_Assignment:_ Search the data for the string "brique" and gather each line it is in.

Collection entries:
*-*-*

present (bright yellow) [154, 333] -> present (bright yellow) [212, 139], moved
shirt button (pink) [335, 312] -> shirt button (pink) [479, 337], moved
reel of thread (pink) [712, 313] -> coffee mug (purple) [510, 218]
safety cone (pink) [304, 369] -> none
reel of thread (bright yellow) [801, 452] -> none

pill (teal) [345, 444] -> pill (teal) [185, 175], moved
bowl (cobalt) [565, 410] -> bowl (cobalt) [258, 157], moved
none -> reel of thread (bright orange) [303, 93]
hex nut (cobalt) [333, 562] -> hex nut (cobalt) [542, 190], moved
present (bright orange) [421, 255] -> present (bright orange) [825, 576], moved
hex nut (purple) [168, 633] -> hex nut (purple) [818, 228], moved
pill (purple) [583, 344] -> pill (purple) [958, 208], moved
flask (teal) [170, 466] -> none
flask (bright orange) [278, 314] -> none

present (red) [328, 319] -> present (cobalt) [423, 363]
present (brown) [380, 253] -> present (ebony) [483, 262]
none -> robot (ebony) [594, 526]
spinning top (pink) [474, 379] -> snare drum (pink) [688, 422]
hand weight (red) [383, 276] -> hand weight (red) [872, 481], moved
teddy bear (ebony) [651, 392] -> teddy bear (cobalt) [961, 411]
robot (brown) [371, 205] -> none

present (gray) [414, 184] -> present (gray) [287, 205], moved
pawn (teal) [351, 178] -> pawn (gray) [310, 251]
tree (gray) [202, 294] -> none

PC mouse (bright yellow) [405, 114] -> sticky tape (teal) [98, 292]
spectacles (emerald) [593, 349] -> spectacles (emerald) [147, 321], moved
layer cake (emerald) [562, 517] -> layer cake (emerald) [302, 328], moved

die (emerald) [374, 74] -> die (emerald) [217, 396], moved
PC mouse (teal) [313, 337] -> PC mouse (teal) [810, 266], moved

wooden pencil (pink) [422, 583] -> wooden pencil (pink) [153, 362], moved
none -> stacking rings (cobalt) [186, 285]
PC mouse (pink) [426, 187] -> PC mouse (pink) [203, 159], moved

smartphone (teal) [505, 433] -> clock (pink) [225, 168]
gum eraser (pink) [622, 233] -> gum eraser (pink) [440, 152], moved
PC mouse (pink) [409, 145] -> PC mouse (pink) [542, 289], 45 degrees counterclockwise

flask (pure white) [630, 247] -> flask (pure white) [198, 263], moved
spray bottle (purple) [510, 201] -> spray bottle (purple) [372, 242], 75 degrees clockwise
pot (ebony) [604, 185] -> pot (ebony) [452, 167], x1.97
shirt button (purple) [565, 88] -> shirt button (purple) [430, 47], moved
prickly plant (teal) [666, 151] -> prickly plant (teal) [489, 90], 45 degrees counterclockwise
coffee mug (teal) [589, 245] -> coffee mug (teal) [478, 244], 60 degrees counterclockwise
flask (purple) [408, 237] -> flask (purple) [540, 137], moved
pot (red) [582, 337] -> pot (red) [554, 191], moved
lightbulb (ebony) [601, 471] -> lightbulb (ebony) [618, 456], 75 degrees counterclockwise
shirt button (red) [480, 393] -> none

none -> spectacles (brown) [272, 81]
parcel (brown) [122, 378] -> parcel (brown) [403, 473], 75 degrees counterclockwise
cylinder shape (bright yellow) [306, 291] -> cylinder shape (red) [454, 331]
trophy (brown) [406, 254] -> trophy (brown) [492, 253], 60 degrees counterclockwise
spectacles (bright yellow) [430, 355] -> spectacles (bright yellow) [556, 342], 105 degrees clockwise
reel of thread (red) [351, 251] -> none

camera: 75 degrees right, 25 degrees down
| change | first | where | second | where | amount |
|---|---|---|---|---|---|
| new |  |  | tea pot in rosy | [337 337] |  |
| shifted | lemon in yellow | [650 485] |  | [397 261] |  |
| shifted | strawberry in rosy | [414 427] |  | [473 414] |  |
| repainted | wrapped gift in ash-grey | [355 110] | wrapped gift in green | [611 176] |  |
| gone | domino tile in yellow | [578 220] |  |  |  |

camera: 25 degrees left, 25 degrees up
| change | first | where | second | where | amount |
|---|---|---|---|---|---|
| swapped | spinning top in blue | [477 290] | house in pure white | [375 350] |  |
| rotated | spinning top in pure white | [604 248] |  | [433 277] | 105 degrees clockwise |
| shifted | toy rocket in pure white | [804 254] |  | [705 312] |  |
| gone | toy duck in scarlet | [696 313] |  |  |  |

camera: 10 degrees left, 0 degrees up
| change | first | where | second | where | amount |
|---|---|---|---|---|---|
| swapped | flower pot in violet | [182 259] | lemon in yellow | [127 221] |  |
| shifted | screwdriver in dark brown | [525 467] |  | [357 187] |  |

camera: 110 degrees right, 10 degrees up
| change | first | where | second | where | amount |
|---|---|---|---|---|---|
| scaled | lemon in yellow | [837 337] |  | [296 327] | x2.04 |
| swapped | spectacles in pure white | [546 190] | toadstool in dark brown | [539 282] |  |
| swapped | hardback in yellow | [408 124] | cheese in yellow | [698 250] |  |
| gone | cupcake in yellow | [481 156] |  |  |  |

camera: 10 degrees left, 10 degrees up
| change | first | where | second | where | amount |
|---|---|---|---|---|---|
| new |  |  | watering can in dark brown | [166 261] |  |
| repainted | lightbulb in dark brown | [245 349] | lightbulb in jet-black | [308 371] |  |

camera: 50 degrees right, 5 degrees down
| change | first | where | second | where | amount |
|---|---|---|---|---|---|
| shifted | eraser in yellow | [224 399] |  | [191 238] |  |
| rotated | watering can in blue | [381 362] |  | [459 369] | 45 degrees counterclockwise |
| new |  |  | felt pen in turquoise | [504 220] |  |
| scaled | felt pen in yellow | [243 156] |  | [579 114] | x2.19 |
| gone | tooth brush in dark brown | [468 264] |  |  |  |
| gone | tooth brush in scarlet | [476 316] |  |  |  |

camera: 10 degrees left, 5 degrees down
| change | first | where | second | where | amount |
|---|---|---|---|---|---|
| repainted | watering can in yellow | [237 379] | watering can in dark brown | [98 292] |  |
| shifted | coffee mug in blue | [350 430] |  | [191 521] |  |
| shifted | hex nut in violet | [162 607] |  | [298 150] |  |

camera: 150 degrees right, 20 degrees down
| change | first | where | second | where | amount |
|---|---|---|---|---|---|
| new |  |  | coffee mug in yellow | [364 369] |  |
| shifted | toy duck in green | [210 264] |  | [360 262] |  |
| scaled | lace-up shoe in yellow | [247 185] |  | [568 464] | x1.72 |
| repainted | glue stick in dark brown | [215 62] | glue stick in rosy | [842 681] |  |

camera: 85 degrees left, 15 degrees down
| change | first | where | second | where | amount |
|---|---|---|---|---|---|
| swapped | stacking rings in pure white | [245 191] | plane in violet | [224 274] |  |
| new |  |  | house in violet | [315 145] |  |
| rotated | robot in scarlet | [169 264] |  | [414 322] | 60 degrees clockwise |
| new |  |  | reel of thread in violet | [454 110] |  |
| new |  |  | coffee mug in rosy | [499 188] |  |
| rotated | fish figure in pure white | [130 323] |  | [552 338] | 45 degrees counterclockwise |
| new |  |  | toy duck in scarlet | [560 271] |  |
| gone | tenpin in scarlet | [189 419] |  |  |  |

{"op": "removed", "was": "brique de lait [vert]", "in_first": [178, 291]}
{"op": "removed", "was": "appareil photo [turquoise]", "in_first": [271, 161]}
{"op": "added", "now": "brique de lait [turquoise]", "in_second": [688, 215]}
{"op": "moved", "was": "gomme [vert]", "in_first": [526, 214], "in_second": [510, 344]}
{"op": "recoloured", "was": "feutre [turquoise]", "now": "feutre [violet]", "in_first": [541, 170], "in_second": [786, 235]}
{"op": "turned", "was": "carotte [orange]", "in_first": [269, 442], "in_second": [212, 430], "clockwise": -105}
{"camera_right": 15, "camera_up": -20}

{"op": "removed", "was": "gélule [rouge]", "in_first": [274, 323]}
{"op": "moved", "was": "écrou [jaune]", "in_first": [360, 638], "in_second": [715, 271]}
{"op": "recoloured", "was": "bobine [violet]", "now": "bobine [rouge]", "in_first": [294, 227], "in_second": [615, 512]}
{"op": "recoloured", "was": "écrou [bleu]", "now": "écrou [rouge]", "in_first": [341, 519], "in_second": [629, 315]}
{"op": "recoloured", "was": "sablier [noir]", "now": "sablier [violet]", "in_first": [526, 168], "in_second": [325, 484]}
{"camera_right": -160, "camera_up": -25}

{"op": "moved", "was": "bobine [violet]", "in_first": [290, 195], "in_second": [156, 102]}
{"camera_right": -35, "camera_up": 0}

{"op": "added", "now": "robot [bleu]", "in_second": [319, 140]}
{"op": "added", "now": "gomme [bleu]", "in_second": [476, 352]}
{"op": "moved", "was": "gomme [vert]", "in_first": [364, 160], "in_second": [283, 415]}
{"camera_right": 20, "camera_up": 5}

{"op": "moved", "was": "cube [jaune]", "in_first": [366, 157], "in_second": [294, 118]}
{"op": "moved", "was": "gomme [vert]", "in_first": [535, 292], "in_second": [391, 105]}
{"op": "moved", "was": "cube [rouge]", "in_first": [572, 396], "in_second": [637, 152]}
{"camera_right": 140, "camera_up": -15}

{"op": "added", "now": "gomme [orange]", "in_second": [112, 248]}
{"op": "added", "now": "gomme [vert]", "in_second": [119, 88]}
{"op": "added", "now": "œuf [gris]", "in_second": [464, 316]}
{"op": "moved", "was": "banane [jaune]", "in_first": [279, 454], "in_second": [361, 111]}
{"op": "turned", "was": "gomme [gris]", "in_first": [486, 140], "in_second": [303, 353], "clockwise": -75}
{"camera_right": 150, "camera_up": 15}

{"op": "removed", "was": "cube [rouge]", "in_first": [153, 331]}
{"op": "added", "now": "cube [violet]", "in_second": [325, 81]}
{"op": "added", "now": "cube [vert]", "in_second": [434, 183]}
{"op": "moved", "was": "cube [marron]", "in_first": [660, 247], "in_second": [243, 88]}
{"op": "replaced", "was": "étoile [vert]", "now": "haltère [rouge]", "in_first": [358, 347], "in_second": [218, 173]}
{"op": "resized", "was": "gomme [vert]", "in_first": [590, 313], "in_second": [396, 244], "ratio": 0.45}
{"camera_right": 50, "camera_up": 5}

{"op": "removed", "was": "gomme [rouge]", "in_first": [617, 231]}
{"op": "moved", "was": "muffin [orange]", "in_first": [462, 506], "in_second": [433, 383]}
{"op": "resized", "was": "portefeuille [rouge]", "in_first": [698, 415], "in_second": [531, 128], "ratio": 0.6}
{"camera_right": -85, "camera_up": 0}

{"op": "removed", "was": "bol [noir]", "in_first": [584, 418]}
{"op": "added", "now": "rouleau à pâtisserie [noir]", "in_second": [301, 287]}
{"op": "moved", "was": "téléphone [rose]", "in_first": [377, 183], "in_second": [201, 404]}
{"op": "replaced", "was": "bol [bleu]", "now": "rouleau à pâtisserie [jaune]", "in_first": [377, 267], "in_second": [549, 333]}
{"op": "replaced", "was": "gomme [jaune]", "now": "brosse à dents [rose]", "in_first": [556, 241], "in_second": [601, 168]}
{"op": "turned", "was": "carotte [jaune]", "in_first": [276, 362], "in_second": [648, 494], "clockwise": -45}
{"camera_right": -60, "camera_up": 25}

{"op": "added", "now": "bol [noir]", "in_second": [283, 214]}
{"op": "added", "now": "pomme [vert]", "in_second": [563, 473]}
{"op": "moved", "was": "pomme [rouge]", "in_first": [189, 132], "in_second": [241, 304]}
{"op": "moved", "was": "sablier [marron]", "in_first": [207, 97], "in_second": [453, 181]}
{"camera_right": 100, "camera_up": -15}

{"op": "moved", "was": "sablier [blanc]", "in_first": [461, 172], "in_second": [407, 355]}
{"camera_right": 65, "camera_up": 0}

*-*-*

_Task result:_
{"op": "removed", "was": "brique de lait [vert]", "in_first": [178, 291]}
{"op": "added", "now": "brique de lait [turquoise]", "in_second": [688, 215]}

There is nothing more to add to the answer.